- **Problem requirements**: The full set of lines below has to be duplicated exactly, with no picture kept.

- **Provided information**:
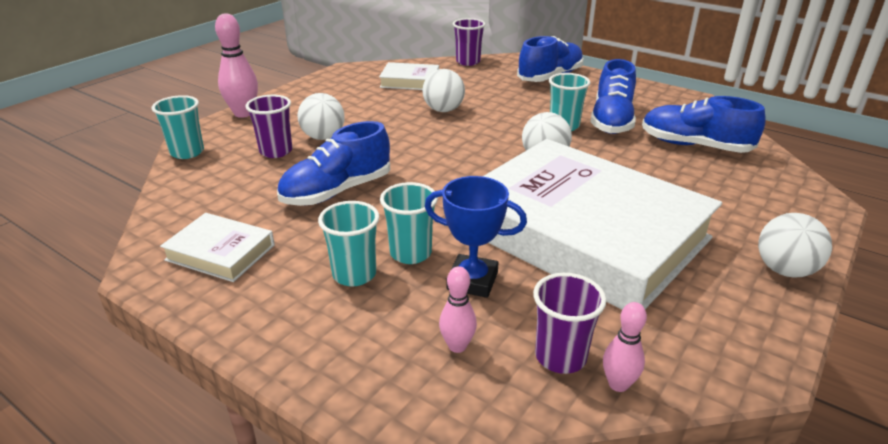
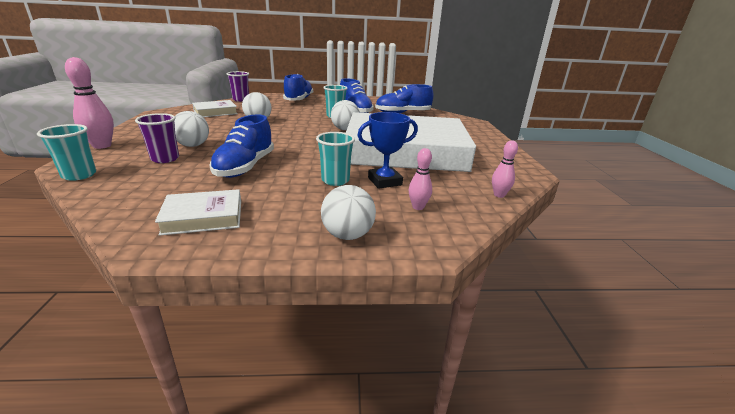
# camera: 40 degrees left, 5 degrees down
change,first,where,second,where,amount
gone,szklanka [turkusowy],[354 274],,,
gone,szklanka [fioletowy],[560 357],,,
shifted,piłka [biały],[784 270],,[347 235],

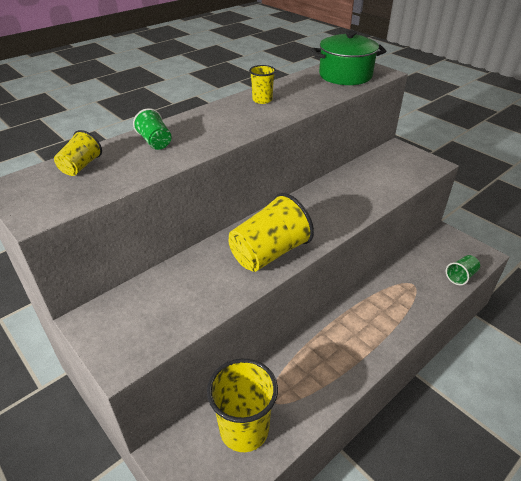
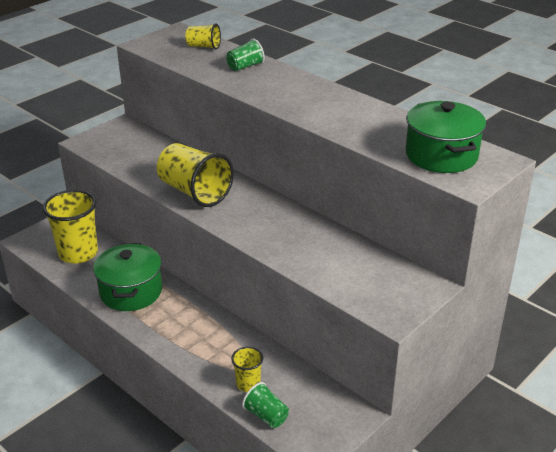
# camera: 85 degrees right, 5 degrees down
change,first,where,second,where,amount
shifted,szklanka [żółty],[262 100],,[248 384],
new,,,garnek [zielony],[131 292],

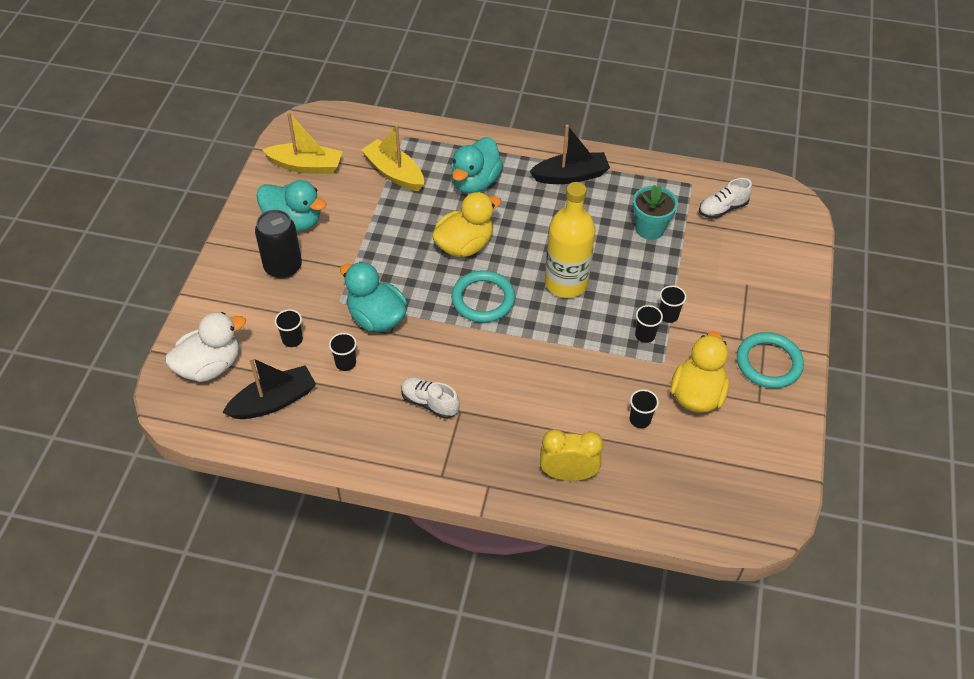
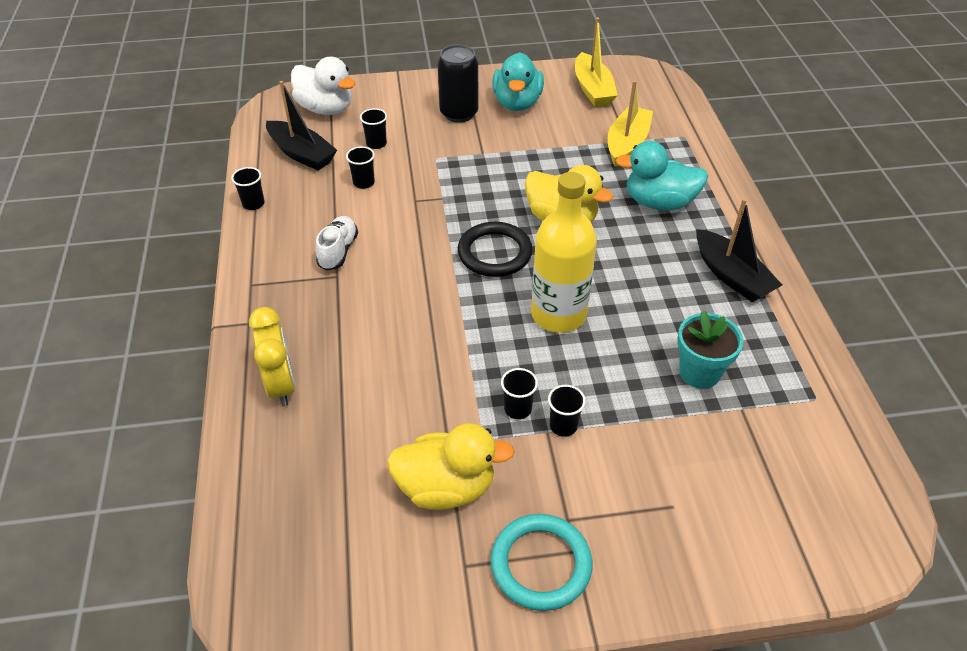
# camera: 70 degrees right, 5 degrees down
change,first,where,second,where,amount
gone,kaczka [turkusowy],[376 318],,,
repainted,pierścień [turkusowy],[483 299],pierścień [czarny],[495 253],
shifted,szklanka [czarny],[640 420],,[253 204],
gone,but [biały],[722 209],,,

- **Problem solution**:
# camera: 40 degrees left, 5 degrees down
change,first,where,second,where,amount
gone,szklanka [turkusowy],[354 274],,,
gone,szklanka [fioletowy],[560 357],,,
shifted,piłka [biały],[784 270],,[347 235],

# camera: 85 degrees right, 5 degrees down
change,first,where,second,where,amount
shifted,szklanka [żółty],[262 100],,[248 384],
new,,,garnek [zielony],[131 292],

# camera: 70 degrees right, 5 degrees down
change,first,where,second,where,amount
gone,kaczka [turkusowy],[376 318],,,
repainted,pierścień [turkusowy],[483 299],pierścień [czarny],[495 253],
shifted,szklanka [czarny],[640 420],,[253 204],
gone,but [biały],[722 209],,,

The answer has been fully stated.